Segment Start: Data for review

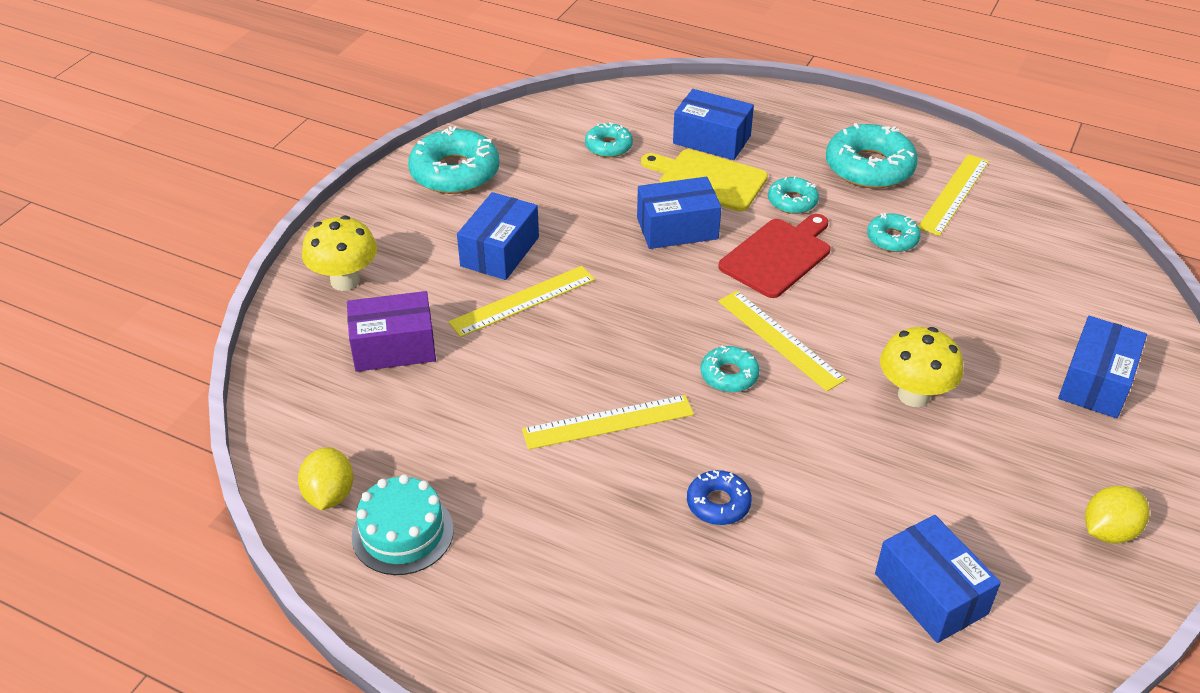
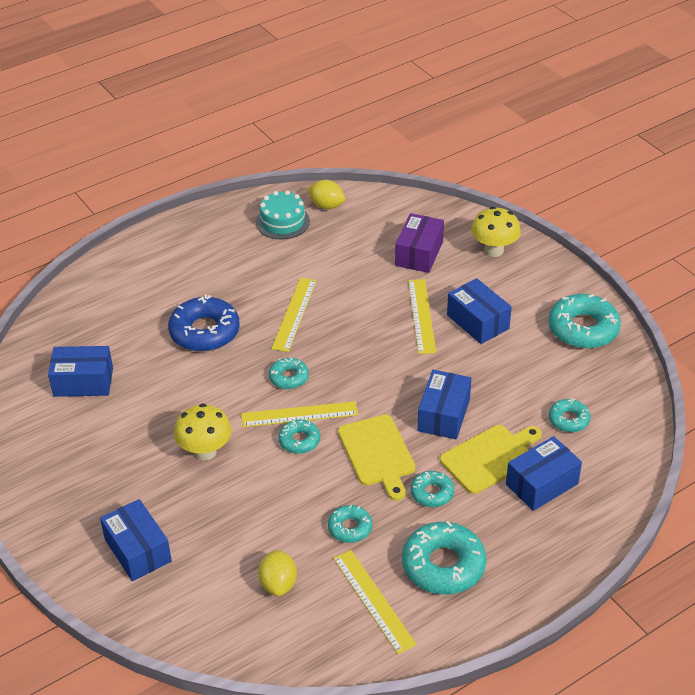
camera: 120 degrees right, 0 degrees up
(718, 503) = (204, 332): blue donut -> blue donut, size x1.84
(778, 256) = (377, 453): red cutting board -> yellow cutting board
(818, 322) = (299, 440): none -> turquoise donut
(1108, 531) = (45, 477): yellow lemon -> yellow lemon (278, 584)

Segment End: Data for review

### [Job item]
Each line in the data that holds the word "yellow" must be copied.

### [Written response]
(778, 256) = (377, 453): red cutting board -> yellow cutting board
(1108, 531) = (45, 477): yellow lemon -> yellow lemon (278, 584)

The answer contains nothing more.